• Action item
Could you transcribe every record below exactly, leaving out any pictures?

• Collected data entries
* * *

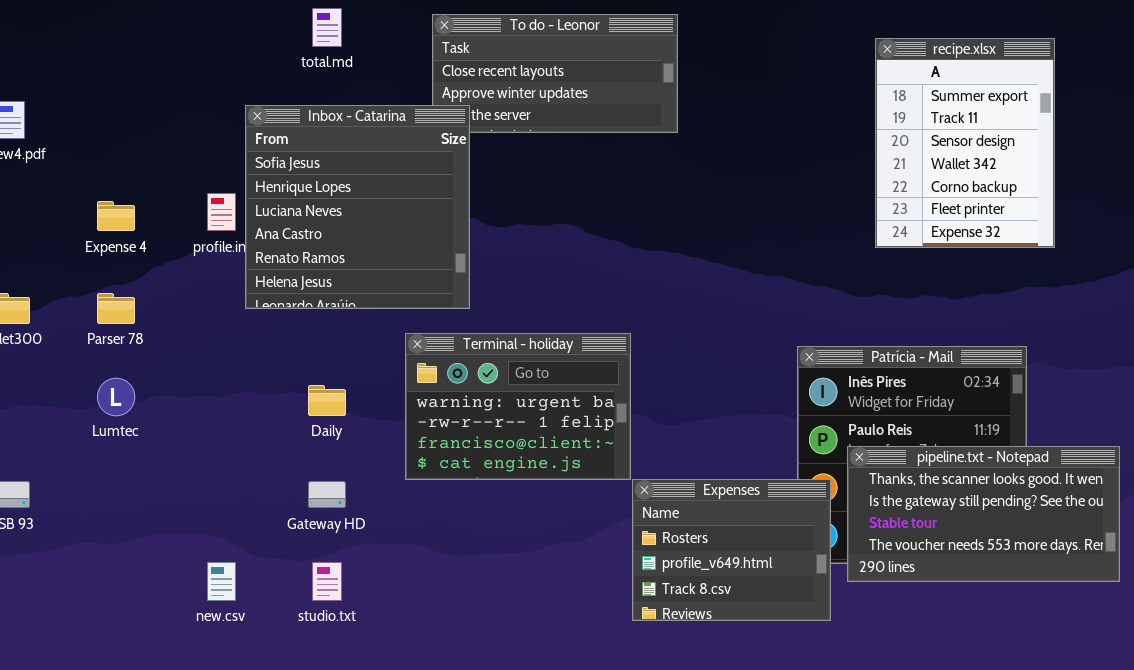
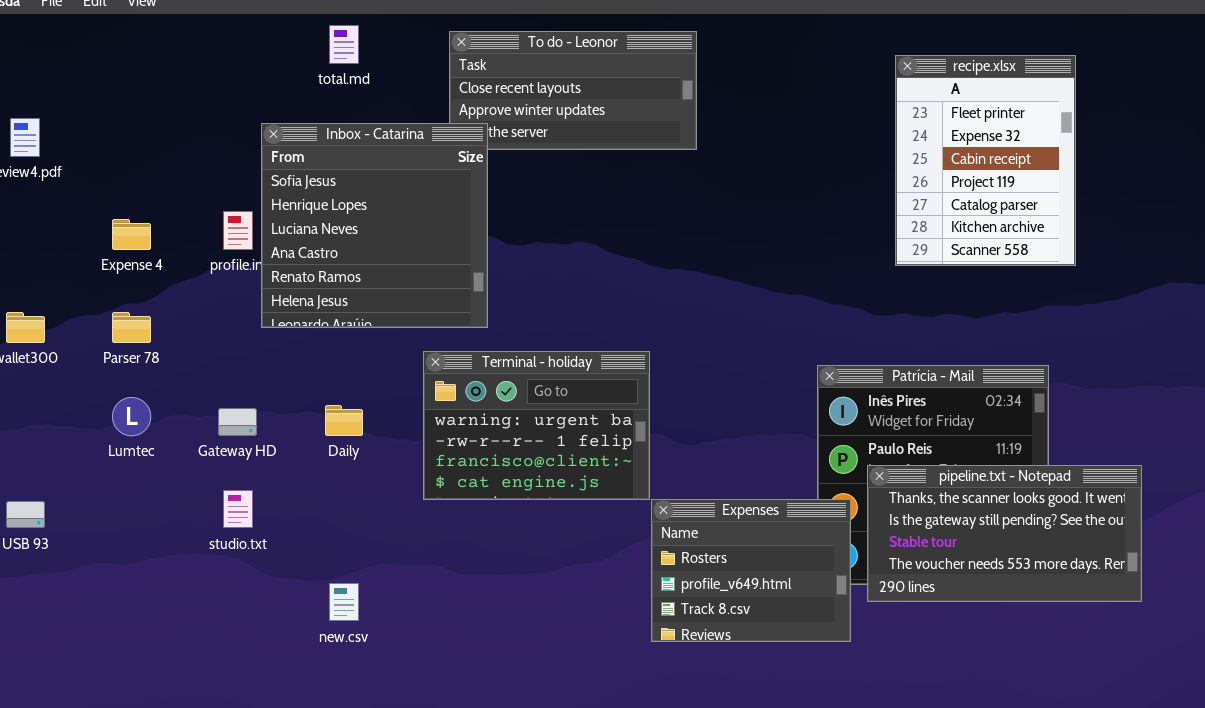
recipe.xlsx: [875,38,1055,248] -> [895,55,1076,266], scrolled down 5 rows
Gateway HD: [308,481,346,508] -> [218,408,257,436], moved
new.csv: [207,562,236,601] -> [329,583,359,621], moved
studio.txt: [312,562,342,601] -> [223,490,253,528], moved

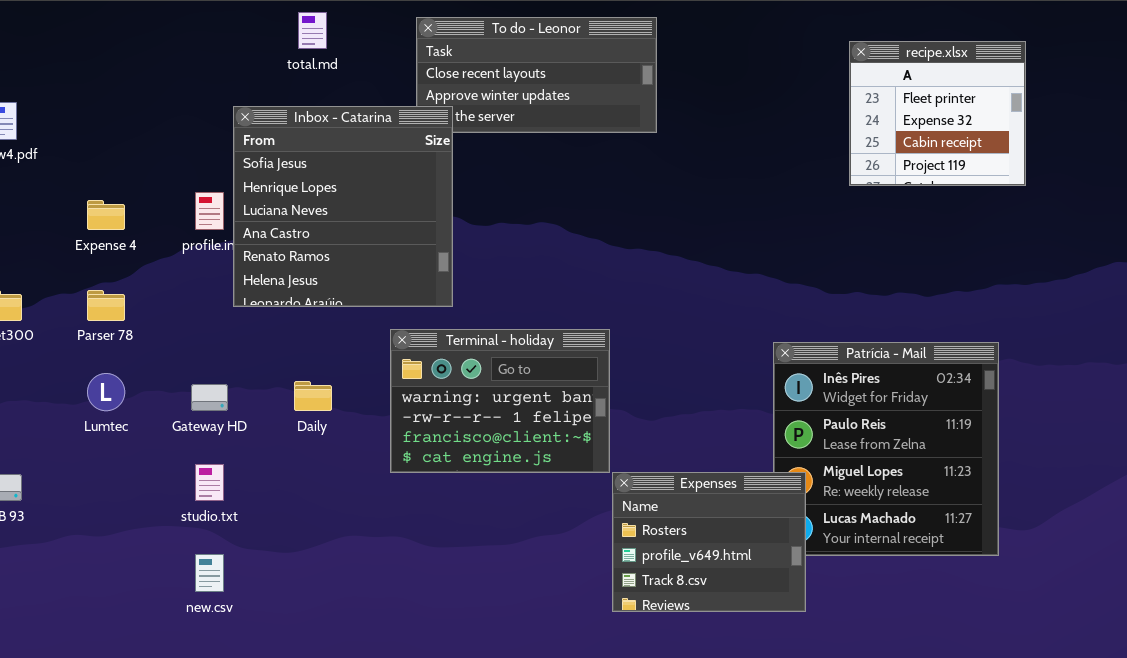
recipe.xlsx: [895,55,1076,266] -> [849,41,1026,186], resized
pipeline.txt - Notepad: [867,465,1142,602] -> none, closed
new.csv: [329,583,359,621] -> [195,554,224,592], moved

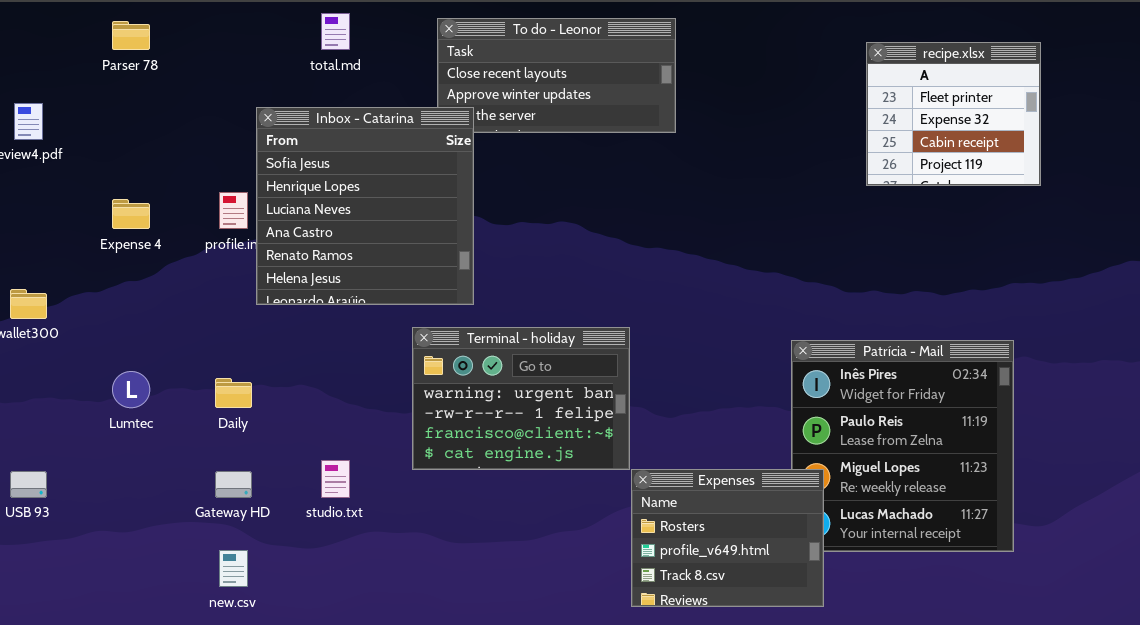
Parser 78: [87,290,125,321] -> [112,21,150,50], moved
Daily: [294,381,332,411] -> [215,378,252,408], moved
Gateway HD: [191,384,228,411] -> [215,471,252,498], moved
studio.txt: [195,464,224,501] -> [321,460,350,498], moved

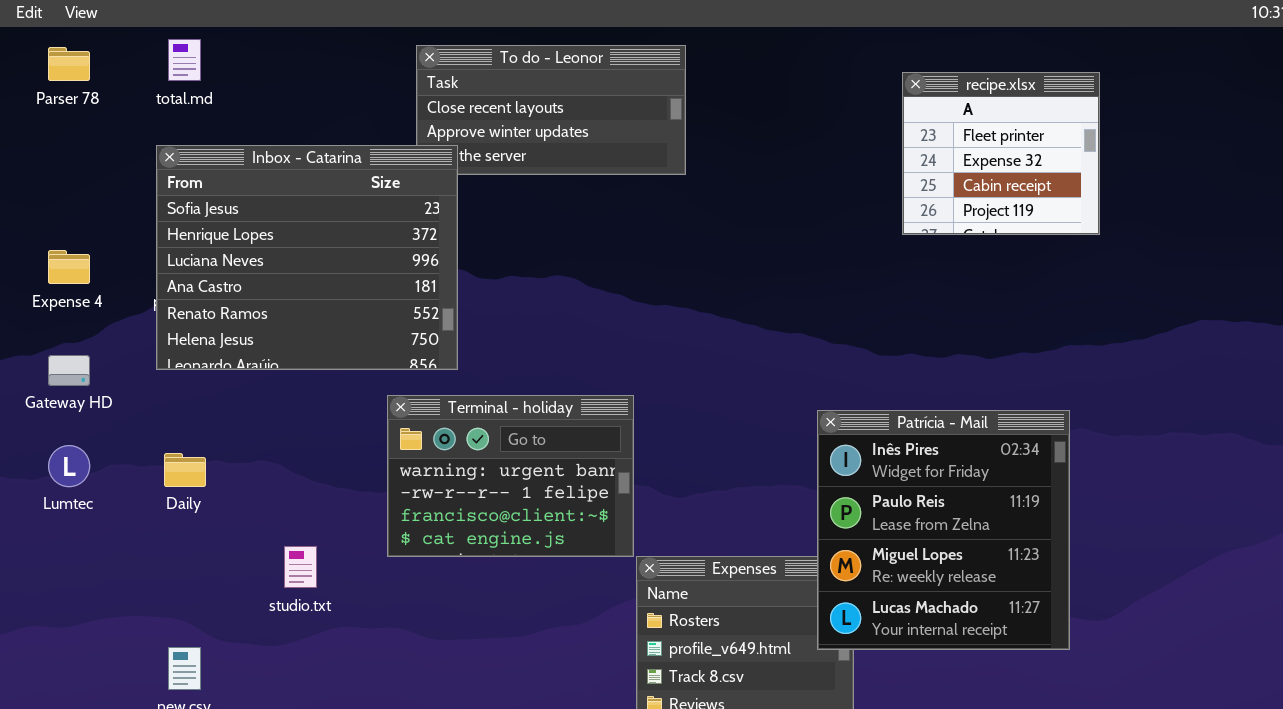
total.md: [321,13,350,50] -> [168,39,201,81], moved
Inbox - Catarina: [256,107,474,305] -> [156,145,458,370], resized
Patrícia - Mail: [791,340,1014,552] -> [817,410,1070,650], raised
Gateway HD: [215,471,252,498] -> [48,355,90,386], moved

* * *

• Output of the exercise
recipe.xlsx: [875,38,1055,248] -> [895,55,1076,266], scrolled down 5 rows
Gateway HD: [308,481,346,508] -> [218,408,257,436], moved
new.csv: [207,562,236,601] -> [329,583,359,621], moved
studio.txt: [312,562,342,601] -> [223,490,253,528], moved

recipe.xlsx: [895,55,1076,266] -> [849,41,1026,186], resized
pipeline.txt - Notepad: [867,465,1142,602] -> none, closed
new.csv: [329,583,359,621] -> [195,554,224,592], moved

Parser 78: [87,290,125,321] -> [112,21,150,50], moved
Daily: [294,381,332,411] -> [215,378,252,408], moved
Gateway HD: [191,384,228,411] -> [215,471,252,498], moved
studio.txt: [195,464,224,501] -> [321,460,350,498], moved

total.md: [321,13,350,50] -> [168,39,201,81], moved
Inbox - Catarina: [256,107,474,305] -> [156,145,458,370], resized
Patrícia - Mail: [791,340,1014,552] -> [817,410,1070,650], raised
Gateway HD: [215,471,252,498] -> [48,355,90,386], moved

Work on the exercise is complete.